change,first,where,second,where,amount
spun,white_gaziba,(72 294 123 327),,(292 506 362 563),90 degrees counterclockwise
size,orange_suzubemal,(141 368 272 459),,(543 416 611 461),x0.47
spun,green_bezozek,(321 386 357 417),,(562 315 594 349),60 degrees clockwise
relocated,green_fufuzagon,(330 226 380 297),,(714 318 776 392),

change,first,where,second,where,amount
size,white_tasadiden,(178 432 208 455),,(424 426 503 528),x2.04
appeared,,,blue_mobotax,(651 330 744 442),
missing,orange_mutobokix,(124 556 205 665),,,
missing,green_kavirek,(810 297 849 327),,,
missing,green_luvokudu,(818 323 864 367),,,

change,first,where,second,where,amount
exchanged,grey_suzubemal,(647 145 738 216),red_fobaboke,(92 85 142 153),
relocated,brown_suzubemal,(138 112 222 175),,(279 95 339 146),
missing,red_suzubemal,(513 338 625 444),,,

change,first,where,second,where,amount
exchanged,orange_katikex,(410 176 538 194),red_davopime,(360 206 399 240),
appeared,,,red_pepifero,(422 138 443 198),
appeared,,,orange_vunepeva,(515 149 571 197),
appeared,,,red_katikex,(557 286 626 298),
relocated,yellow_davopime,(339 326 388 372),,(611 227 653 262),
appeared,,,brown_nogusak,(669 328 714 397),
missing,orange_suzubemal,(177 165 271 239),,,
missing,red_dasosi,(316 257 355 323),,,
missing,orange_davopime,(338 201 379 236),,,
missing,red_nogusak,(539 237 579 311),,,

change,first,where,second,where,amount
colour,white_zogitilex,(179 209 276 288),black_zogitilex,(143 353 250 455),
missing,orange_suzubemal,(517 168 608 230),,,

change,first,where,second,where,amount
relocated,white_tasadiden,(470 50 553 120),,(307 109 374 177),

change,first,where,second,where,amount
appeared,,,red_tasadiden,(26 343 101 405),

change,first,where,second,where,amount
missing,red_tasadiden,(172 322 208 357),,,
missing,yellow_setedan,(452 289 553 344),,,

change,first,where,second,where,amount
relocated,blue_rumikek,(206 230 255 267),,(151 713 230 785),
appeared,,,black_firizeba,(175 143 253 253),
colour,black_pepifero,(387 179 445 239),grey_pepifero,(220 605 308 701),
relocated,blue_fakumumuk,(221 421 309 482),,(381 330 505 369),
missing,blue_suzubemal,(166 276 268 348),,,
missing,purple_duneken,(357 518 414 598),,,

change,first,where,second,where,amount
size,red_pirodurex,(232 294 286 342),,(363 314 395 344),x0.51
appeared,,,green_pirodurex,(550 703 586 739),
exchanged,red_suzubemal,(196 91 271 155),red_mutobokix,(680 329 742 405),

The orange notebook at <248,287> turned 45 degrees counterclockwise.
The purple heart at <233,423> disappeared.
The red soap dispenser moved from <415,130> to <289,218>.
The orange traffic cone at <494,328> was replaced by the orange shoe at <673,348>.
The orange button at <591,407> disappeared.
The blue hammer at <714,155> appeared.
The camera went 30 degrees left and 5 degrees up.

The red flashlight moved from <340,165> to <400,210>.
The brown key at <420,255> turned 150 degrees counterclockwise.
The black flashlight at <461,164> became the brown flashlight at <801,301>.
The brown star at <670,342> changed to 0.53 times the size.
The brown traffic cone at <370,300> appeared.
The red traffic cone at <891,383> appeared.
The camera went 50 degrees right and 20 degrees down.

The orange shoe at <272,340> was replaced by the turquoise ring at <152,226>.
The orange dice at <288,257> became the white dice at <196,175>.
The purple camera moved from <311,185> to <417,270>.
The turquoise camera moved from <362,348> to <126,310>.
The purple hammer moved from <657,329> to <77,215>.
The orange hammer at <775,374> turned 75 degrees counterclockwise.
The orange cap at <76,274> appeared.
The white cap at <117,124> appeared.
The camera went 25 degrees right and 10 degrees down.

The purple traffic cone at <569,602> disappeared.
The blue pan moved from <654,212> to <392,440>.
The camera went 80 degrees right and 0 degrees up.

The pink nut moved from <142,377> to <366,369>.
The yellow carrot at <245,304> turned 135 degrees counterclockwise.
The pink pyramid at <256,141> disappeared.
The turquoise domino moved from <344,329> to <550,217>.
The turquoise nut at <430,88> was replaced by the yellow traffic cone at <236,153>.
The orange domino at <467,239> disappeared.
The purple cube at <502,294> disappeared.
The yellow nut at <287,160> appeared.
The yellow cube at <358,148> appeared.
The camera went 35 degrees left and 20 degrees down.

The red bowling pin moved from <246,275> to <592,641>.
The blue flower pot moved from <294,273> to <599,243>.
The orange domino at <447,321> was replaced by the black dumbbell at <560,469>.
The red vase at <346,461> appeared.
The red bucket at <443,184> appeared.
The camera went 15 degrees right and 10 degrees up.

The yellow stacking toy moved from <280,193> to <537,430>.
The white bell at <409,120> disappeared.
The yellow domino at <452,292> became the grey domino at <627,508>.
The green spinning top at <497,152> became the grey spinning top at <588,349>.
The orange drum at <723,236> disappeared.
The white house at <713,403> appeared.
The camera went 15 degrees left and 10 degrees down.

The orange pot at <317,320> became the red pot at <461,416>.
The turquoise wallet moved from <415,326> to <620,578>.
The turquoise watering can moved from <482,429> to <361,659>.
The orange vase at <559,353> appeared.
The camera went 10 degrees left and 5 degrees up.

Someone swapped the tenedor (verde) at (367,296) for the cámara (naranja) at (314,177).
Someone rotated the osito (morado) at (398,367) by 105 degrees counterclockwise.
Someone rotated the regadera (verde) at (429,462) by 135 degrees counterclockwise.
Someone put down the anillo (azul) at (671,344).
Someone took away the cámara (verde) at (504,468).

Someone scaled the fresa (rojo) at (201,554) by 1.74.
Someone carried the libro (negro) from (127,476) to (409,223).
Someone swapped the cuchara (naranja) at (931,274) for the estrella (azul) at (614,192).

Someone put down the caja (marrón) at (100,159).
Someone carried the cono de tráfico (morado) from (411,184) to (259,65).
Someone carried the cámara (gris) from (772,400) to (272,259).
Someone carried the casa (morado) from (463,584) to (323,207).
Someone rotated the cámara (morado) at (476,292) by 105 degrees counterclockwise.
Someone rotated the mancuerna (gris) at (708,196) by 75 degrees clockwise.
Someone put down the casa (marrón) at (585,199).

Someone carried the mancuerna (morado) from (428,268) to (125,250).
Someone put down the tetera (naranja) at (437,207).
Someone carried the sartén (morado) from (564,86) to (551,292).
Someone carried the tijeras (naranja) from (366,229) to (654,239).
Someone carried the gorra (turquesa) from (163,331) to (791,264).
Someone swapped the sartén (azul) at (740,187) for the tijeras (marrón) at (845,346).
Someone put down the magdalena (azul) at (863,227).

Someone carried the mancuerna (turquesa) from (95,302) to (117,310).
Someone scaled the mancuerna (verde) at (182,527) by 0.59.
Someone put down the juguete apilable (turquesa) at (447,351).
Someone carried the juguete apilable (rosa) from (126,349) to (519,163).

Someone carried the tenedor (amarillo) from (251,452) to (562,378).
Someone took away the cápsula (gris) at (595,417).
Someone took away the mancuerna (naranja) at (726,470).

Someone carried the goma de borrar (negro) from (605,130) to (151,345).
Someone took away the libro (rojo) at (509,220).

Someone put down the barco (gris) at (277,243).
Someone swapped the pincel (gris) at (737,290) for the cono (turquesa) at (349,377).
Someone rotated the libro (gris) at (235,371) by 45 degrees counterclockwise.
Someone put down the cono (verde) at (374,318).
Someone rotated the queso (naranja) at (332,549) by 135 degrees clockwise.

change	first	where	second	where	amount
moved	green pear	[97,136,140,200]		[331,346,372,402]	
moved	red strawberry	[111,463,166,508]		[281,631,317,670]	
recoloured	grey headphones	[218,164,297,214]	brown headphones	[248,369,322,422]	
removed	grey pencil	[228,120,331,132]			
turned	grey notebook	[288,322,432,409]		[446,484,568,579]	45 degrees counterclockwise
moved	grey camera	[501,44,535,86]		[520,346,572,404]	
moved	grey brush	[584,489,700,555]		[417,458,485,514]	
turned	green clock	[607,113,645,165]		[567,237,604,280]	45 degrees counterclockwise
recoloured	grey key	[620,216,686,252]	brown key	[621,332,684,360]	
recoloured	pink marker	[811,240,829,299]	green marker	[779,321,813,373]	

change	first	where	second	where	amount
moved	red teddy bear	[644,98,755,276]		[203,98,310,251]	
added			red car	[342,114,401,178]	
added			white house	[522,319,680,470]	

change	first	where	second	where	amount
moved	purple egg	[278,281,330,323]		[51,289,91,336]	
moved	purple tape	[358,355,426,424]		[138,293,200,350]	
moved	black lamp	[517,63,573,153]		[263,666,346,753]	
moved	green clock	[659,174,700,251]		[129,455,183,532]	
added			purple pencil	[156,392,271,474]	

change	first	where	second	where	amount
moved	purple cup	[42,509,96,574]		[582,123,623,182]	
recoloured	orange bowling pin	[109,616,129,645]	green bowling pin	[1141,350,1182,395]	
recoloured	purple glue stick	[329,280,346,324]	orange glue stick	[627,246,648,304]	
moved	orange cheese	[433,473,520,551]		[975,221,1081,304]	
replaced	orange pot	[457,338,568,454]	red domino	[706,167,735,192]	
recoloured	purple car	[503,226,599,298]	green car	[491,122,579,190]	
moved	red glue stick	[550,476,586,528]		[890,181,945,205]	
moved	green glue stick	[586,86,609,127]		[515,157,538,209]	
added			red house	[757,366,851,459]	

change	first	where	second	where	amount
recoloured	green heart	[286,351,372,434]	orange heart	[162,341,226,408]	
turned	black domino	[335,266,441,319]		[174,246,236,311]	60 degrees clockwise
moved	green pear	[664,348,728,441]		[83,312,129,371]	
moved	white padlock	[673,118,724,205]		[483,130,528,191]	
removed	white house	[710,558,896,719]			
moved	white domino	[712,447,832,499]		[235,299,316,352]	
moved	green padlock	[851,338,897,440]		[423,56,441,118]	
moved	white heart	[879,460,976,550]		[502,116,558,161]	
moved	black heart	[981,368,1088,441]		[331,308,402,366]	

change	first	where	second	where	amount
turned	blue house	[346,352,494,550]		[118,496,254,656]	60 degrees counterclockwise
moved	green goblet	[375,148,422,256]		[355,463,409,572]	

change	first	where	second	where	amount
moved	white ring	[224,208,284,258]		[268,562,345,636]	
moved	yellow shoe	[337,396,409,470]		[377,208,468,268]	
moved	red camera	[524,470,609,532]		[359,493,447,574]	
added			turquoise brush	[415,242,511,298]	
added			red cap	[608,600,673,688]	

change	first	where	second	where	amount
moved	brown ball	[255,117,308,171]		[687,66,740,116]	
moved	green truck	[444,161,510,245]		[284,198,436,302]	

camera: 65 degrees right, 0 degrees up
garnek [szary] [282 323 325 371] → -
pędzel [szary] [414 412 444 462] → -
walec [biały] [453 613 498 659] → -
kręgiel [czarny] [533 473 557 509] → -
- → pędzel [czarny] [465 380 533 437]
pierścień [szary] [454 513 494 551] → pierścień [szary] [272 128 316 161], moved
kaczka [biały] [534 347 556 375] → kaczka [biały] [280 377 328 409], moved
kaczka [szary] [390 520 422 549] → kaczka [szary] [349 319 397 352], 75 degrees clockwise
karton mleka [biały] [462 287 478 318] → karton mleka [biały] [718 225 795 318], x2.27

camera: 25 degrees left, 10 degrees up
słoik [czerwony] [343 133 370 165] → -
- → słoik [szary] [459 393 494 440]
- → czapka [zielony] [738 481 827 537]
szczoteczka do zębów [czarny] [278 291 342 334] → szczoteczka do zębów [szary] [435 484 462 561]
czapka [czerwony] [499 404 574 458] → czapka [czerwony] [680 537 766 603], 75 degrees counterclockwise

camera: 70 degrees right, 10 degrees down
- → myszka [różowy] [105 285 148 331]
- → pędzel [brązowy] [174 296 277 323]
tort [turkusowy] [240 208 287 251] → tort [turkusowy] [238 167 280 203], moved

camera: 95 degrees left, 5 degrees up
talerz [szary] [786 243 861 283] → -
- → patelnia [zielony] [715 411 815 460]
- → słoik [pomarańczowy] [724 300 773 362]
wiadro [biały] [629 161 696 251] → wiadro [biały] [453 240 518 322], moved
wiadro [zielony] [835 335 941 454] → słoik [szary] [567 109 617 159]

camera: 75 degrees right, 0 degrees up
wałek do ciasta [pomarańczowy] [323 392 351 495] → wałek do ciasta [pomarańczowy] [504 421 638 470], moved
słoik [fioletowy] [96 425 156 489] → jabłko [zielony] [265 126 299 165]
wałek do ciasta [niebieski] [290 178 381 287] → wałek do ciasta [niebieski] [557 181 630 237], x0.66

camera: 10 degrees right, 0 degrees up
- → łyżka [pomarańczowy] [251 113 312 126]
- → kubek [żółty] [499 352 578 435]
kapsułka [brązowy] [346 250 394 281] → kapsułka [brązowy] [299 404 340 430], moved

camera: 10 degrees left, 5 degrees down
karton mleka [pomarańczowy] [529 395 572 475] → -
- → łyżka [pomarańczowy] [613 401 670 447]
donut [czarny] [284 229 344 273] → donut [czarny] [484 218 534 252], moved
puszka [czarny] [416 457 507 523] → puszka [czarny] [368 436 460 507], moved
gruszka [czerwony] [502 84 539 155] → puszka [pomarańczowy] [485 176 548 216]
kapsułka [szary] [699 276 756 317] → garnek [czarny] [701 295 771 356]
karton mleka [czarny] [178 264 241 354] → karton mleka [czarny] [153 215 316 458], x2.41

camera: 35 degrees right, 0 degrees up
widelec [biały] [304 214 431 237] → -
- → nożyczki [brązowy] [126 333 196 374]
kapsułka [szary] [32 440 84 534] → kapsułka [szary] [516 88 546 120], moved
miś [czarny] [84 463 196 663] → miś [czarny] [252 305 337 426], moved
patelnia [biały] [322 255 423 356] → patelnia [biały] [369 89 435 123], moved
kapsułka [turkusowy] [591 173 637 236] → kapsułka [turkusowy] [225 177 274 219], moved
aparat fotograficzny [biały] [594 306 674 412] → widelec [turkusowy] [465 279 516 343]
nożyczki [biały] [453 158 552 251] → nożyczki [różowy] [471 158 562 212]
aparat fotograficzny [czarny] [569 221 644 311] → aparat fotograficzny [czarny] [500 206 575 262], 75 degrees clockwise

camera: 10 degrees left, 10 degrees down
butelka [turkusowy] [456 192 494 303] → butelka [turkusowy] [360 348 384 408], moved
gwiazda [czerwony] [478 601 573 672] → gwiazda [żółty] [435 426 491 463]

****

ACTIVITY:
In the entries above, find the line with "- → pędzel [czarny] [465 380 533 437]" and the line with "kaczka [szary] [390", then restate word for word both of them and every line between, with nothing more.

EXERCISE ANSWER:
- → pędzel [czarny] [465 380 533 437]
pierścień [szary] [454 513 494 551] → pierścień [szary] [272 128 316 161], moved
kaczka [biały] [534 347 556 375] → kaczka [biały] [280 377 328 409], moved
kaczka [szary] [390 520 422 549] → kaczka [szary] [349 319 397 352], 75 degrees clockwise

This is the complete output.